___ THE RECORDS

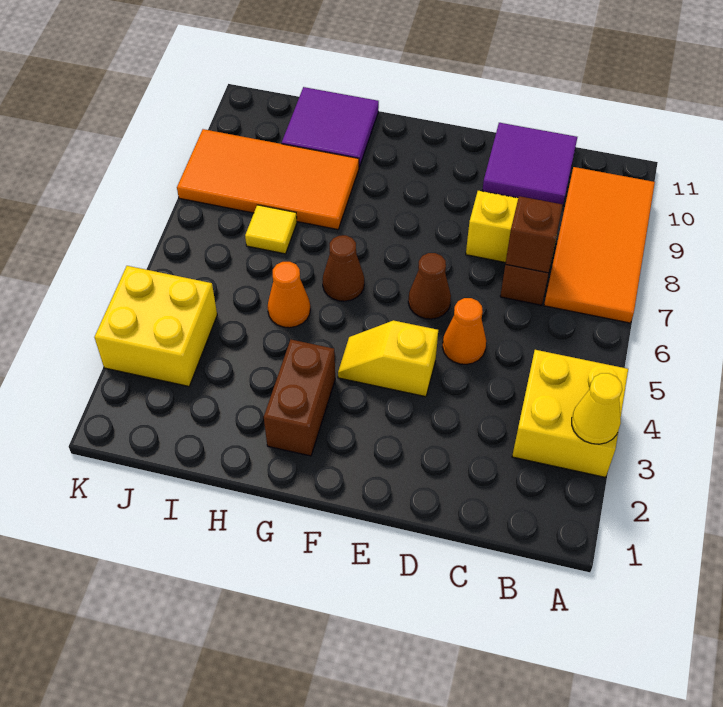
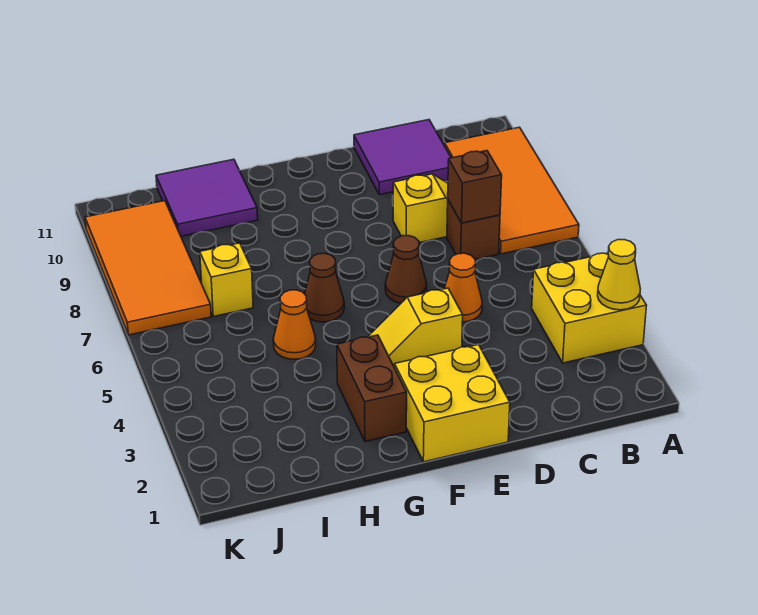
orange tile H8:K9 level 1 -> orange tile J7:K10 level 1
yellow tile I7 level 1 -> yellow brick I7 level 1
yellow brick J3:K4 level 1 -> yellow brick E1:F2 level 1

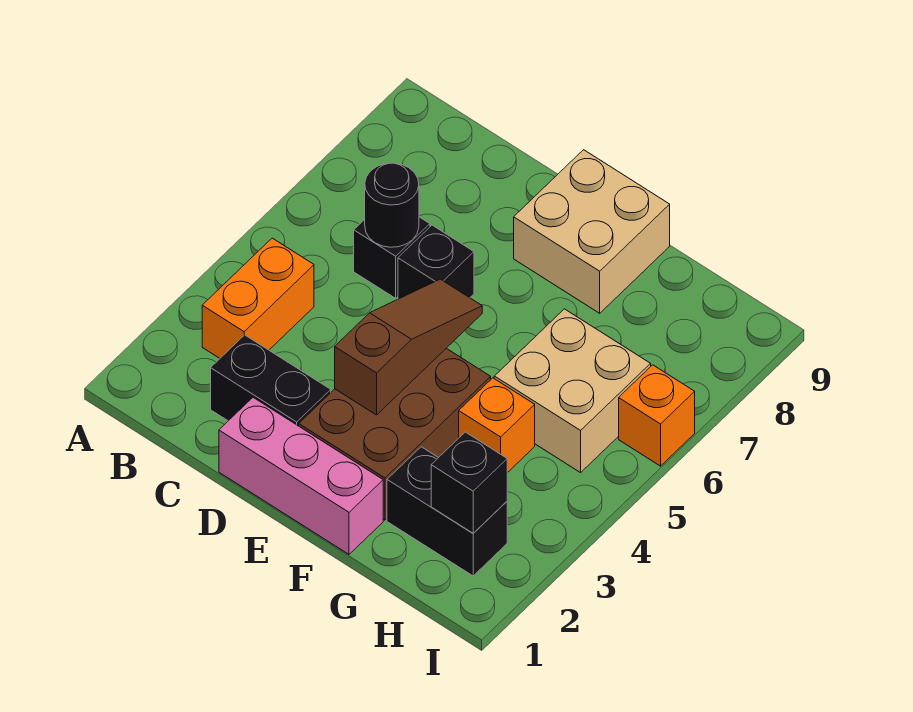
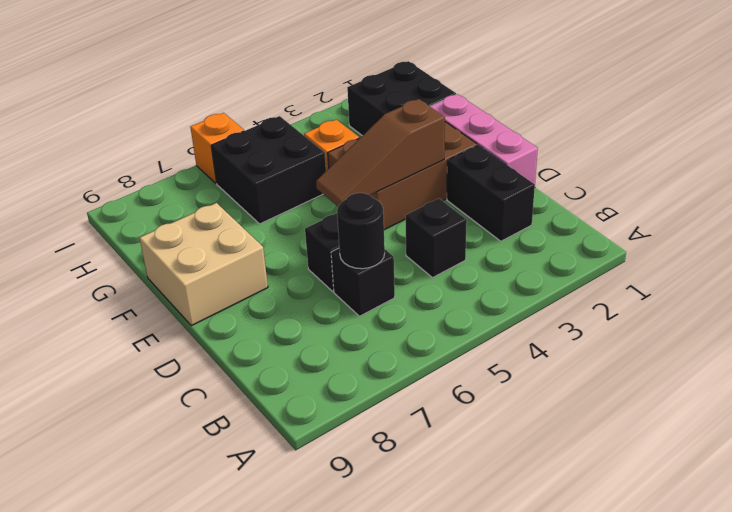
orange brick B3:B4 level 1 -> none
black brick G2:H2 level 1 -> black brick G1:H2 level 1
tan brick G5:H6 level 1 -> black brick G5:H6 level 1
black brick H2 level 2 -> black brick C4 level 1

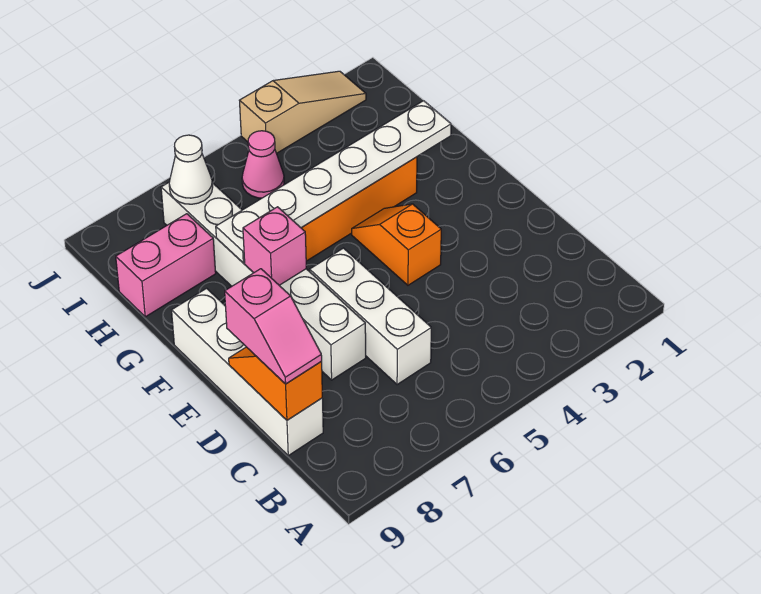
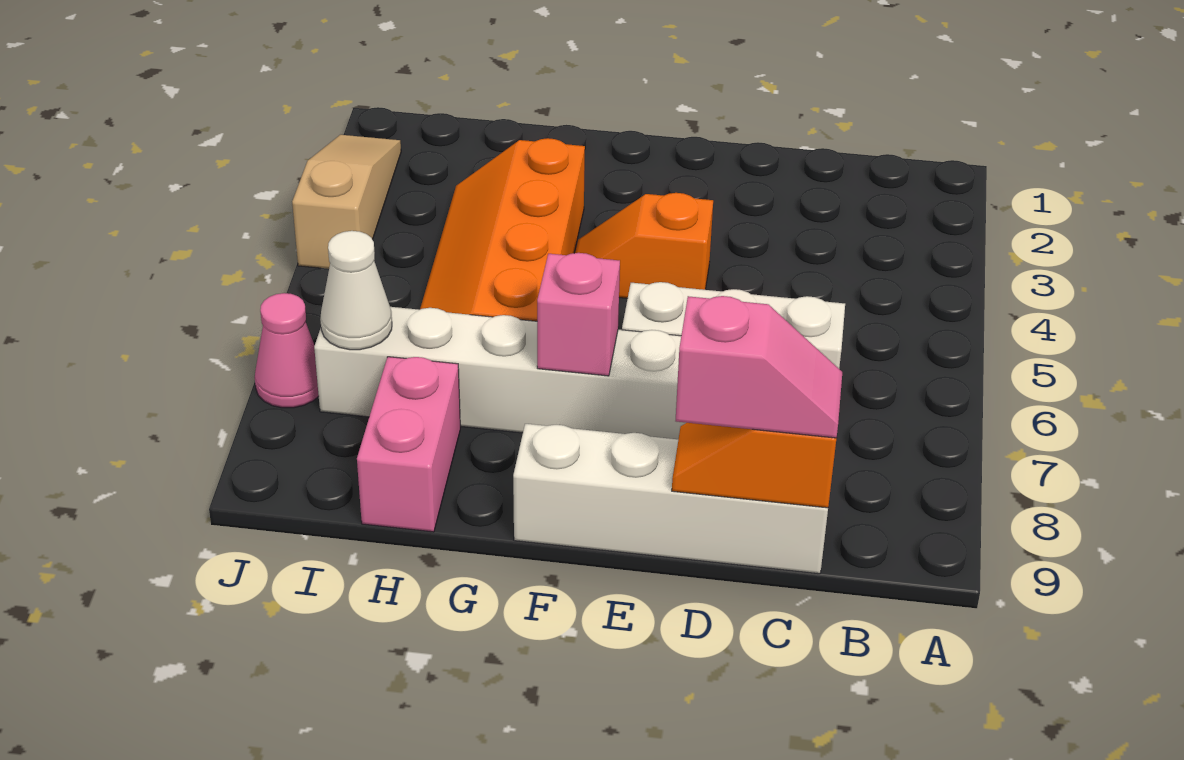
white plate G2:G7 level 2 -> none
pink cone I5 level 1 -> pink cone J7 level 1

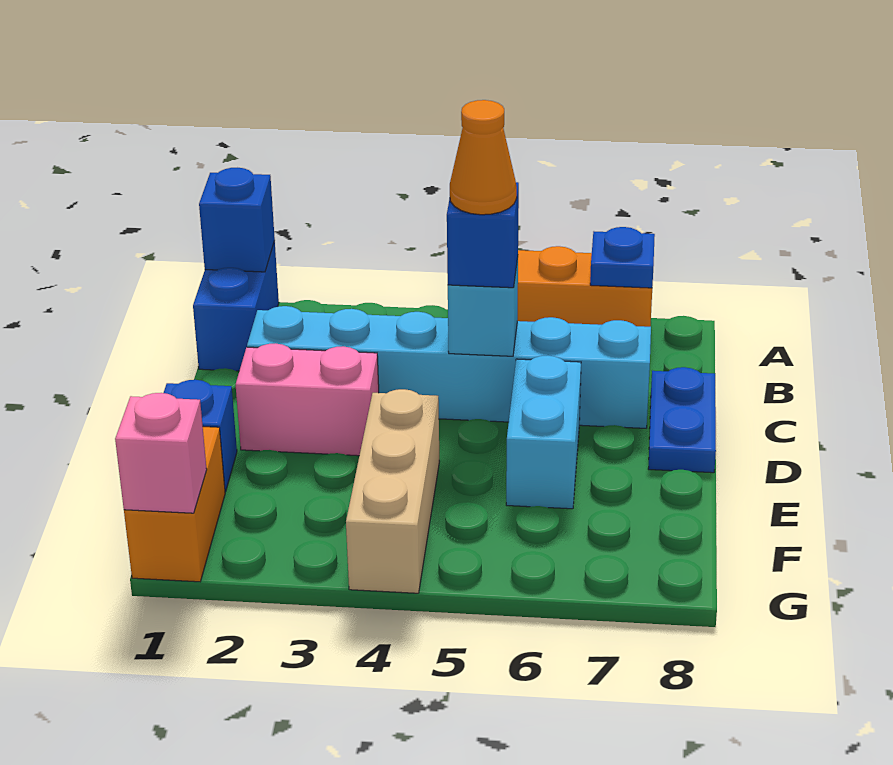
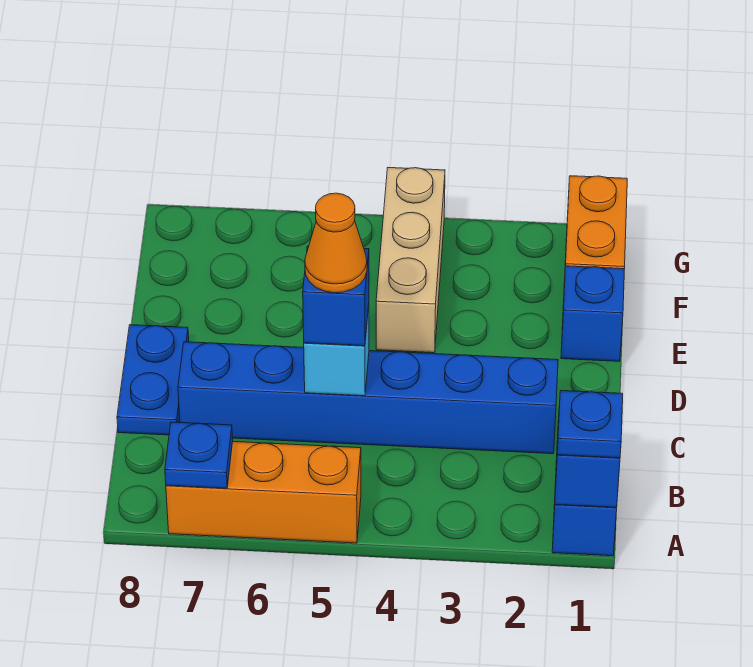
none -> blue plate A1 level 3
cyan brick C2:C7 level 1 -> blue brick C2:C7 level 1
pink brick D2:D3 level 1 -> none
cyan brick D6:E6 level 1 -> none
pink brick G1 level 2 -> none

______

# WHAT IS REQUIRED
All lines above between the line that contains "orange brick B3:B4 level 1 -> none" and the last line of the entries, both included, must be transcribed exactly. No pictures are to appear.

# REPLY
orange brick B3:B4 level 1 -> none
black brick G2:H2 level 1 -> black brick G1:H2 level 1
tan brick G5:H6 level 1 -> black brick G5:H6 level 1
black brick H2 level 2 -> black brick C4 level 1

white plate G2:G7 level 2 -> none
pink cone I5 level 1 -> pink cone J7 level 1

none -> blue plate A1 level 3
cyan brick C2:C7 level 1 -> blue brick C2:C7 level 1
pink brick D2:D3 level 1 -> none
cyan brick D6:E6 level 1 -> none
pink brick G1 level 2 -> none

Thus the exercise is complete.